++++ Data shown ++++
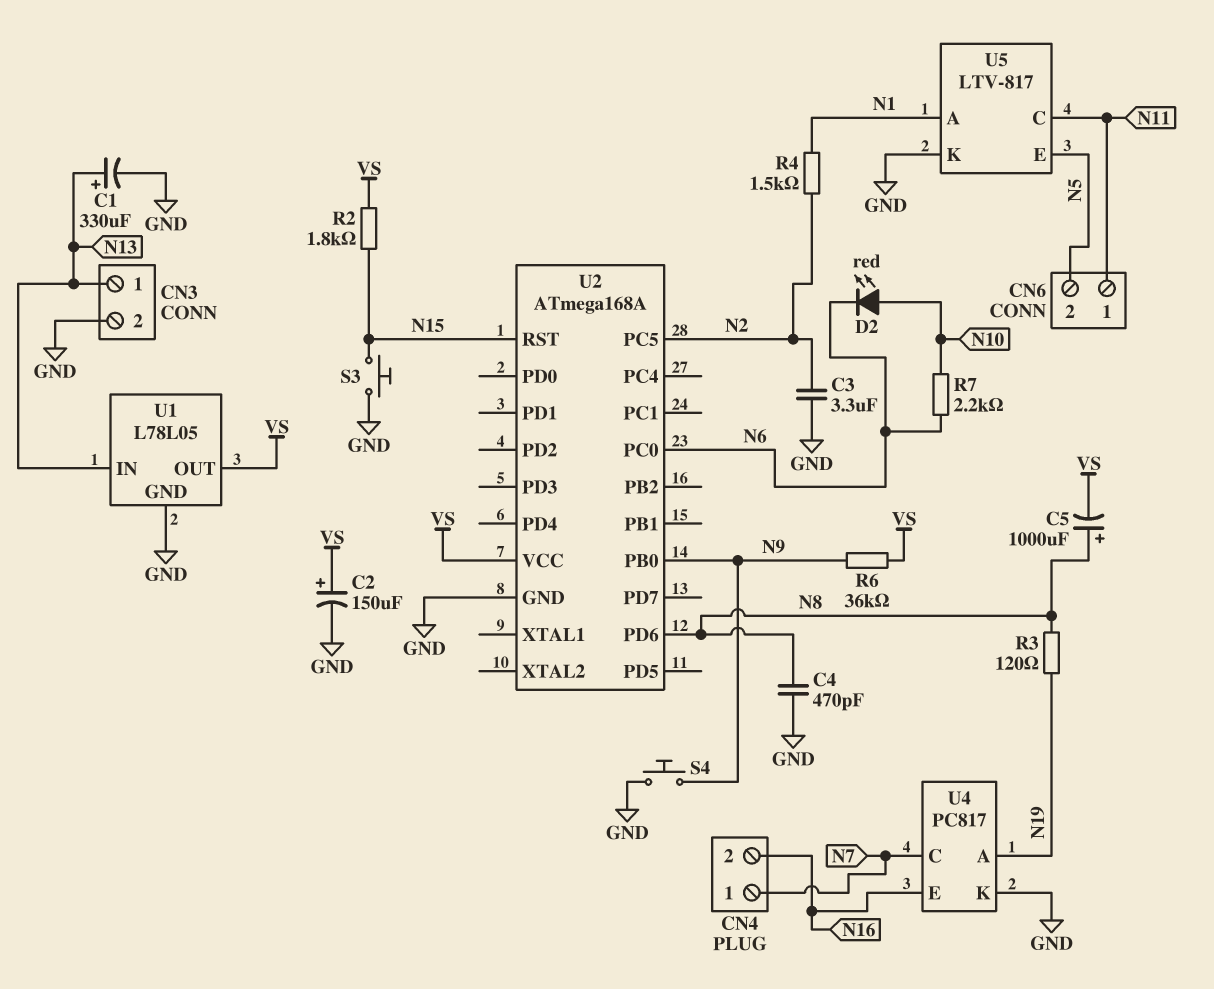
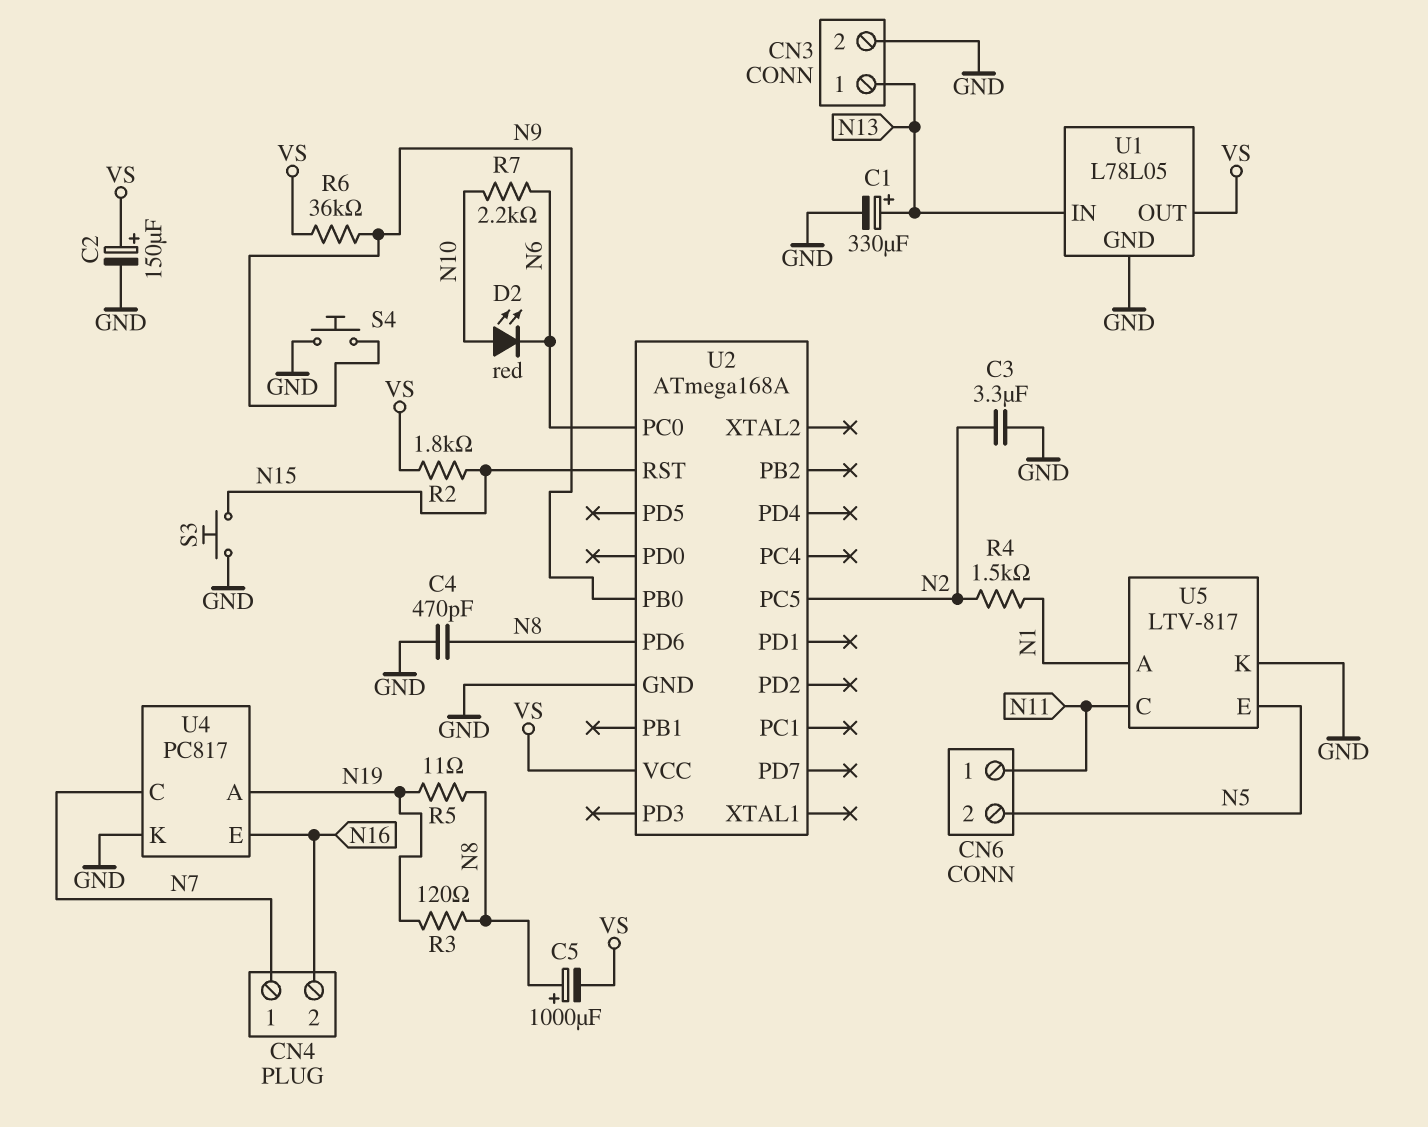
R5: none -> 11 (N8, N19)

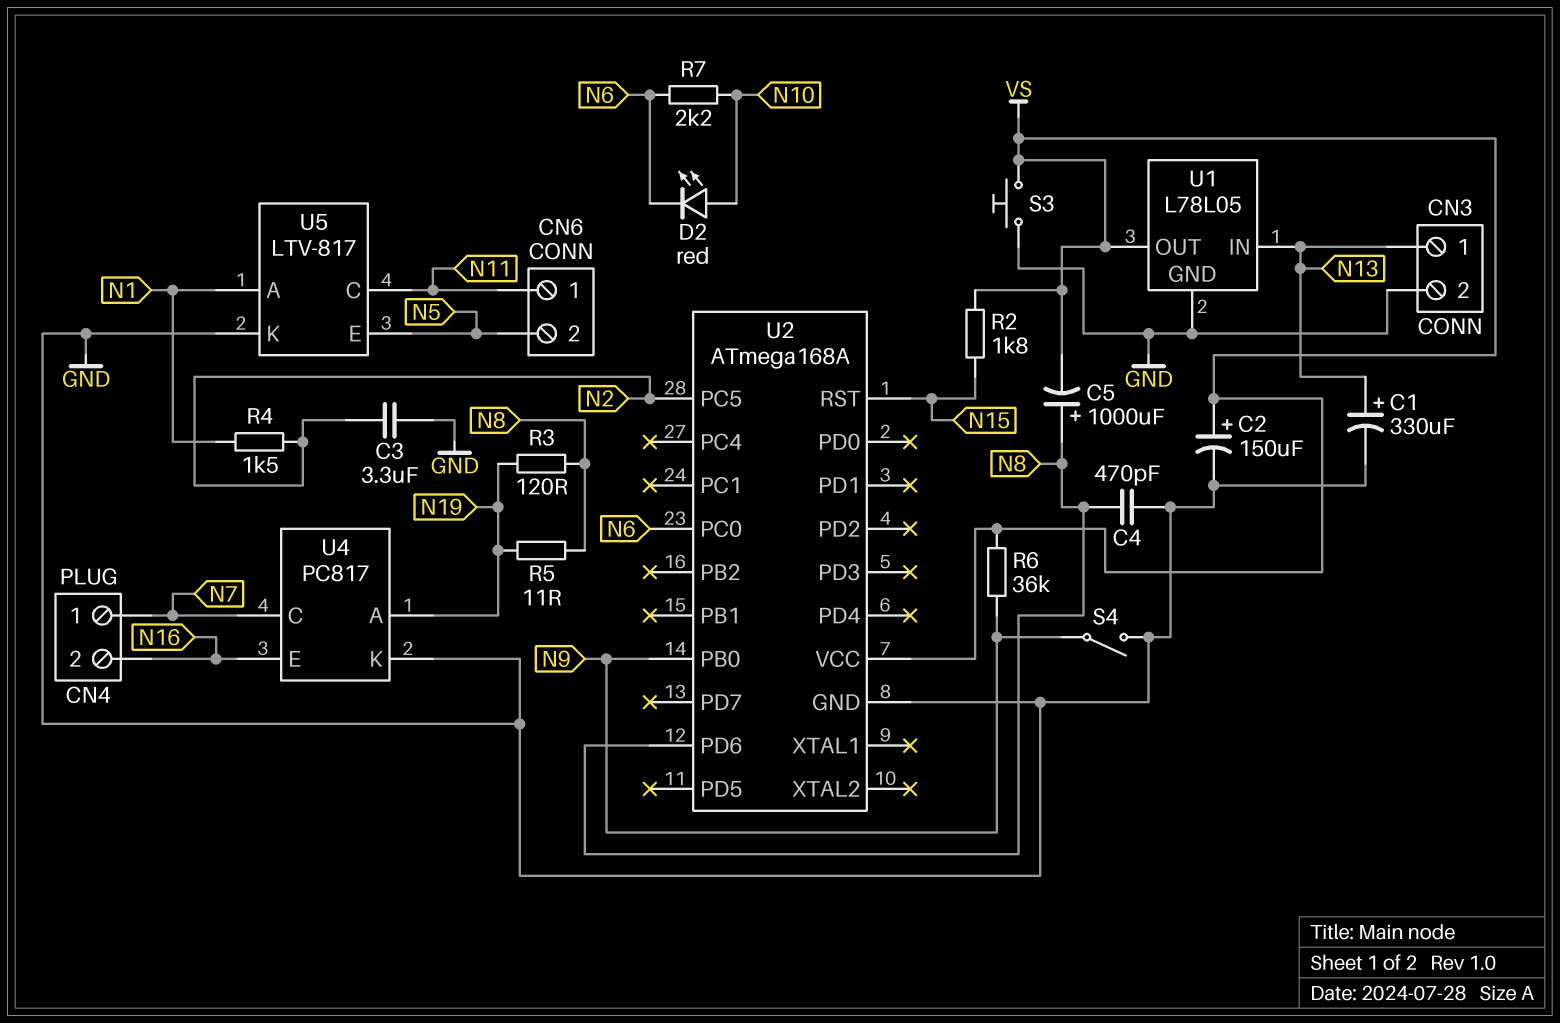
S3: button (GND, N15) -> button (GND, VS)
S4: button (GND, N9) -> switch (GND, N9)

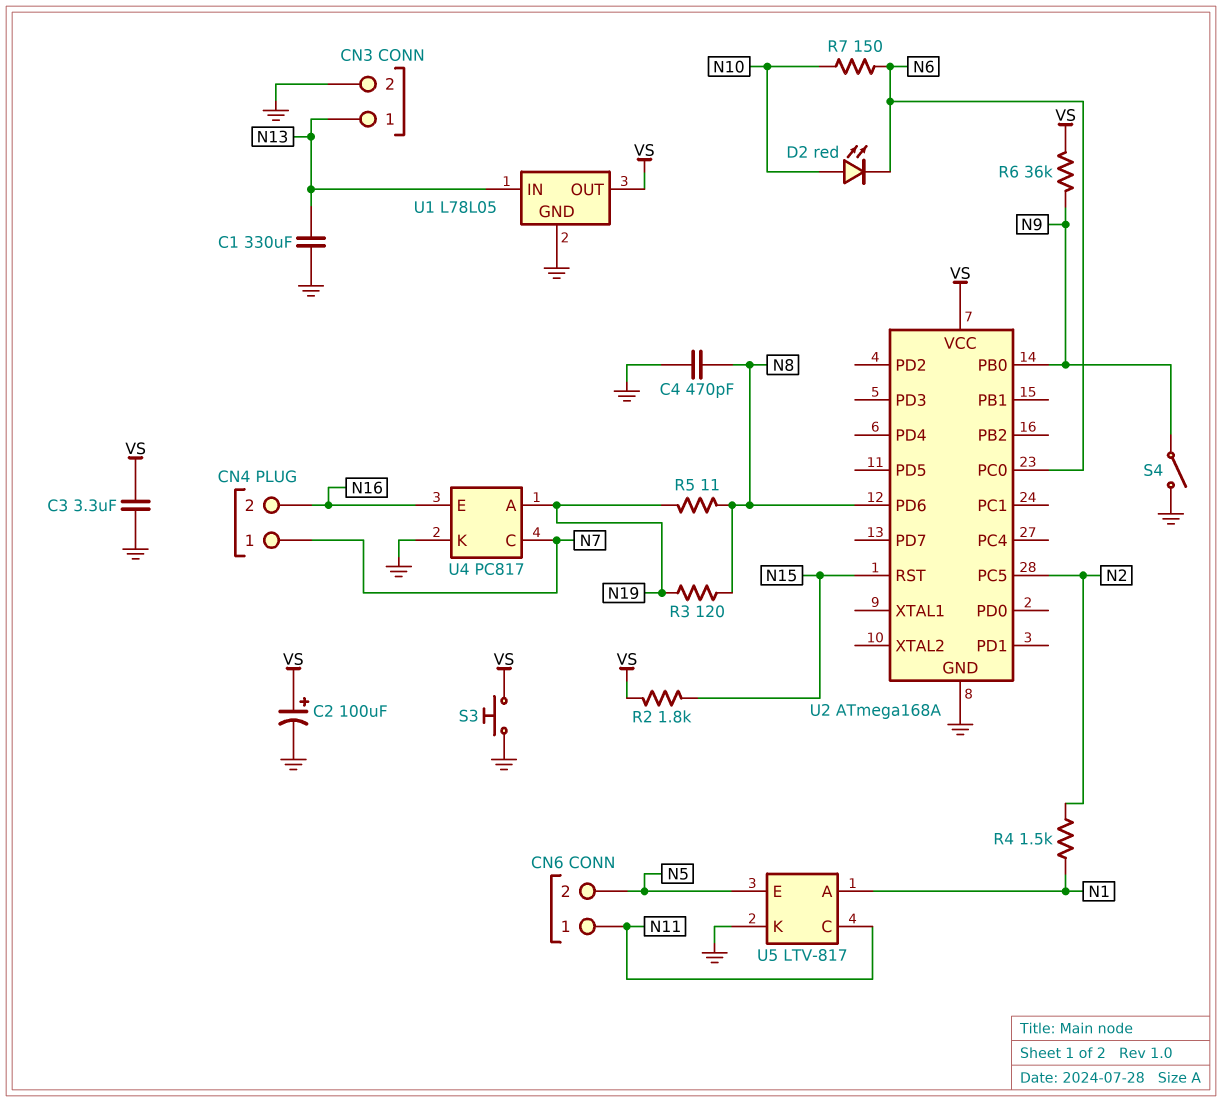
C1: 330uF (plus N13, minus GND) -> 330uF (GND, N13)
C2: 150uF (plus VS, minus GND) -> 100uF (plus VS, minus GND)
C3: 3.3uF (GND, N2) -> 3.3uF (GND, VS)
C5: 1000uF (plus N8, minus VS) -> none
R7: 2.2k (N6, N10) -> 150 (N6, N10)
++++
++++ Data shown ++++
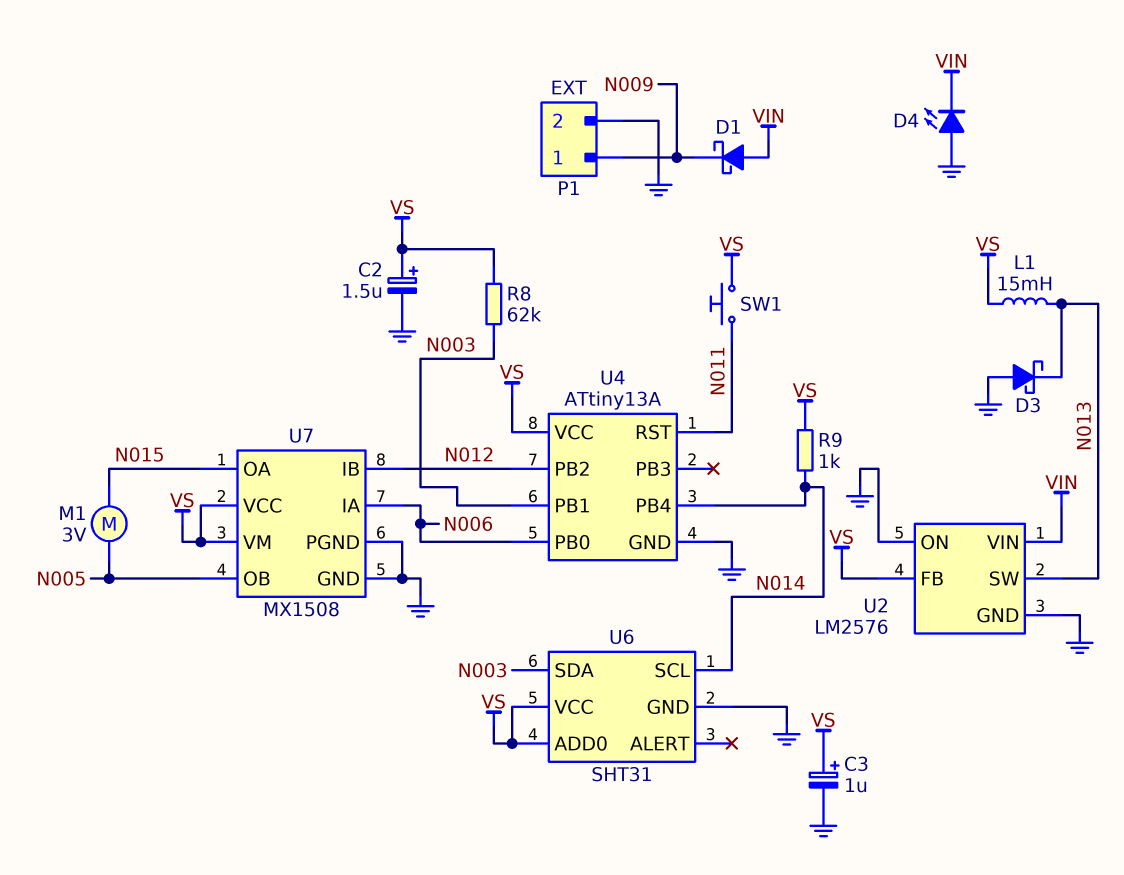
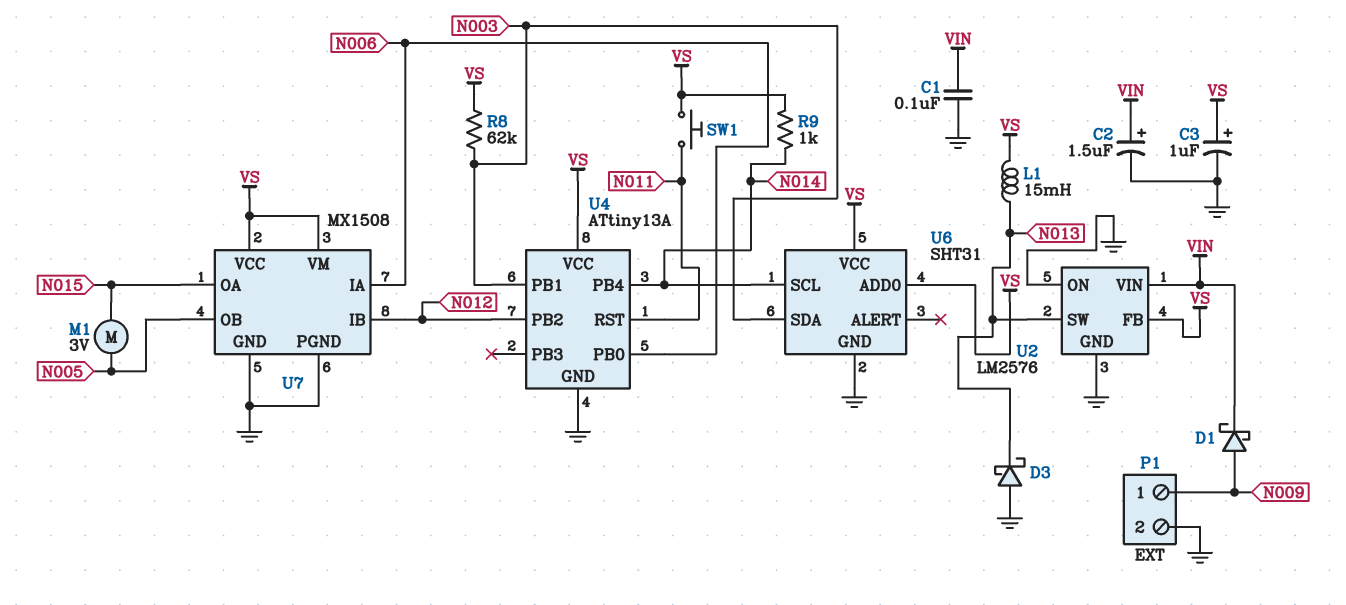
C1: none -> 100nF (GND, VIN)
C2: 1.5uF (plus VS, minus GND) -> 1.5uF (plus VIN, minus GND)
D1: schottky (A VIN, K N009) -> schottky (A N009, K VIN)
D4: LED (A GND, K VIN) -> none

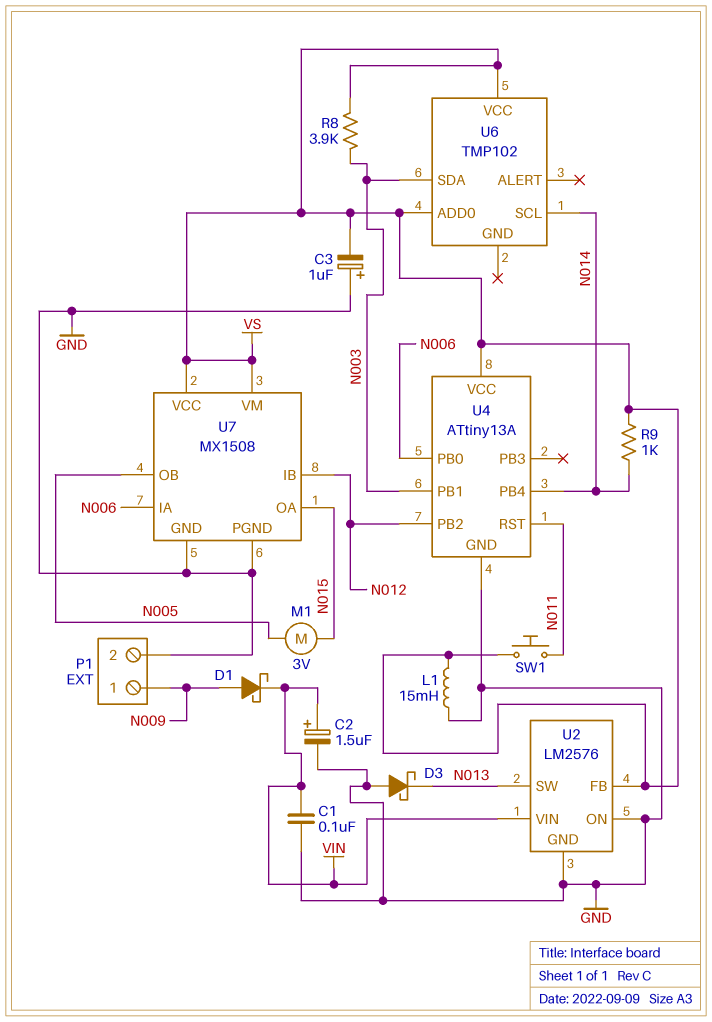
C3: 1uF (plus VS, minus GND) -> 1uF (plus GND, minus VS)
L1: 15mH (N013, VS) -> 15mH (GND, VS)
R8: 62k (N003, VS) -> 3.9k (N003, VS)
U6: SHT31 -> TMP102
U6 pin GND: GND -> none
++++
++++ Data shown ++++
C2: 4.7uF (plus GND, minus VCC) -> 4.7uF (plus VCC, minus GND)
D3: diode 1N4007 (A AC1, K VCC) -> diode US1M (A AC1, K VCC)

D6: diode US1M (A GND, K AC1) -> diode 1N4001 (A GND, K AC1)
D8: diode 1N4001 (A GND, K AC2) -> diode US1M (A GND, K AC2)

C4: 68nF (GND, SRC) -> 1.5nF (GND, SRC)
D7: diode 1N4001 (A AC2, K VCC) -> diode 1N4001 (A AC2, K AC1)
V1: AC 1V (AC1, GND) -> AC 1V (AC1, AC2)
++++
# Exercise goal:
Wherever the word "none" appears in the listing above, copy that line.

# Solution for this exercise:
R5: none -> 11 (N8, N19)
C5: 1000uF (plus N8, minus VS) -> none
C1: none -> 100nF (GND, VIN)
D4: LED (A GND, K VIN) -> none
U6 pin GND: GND -> none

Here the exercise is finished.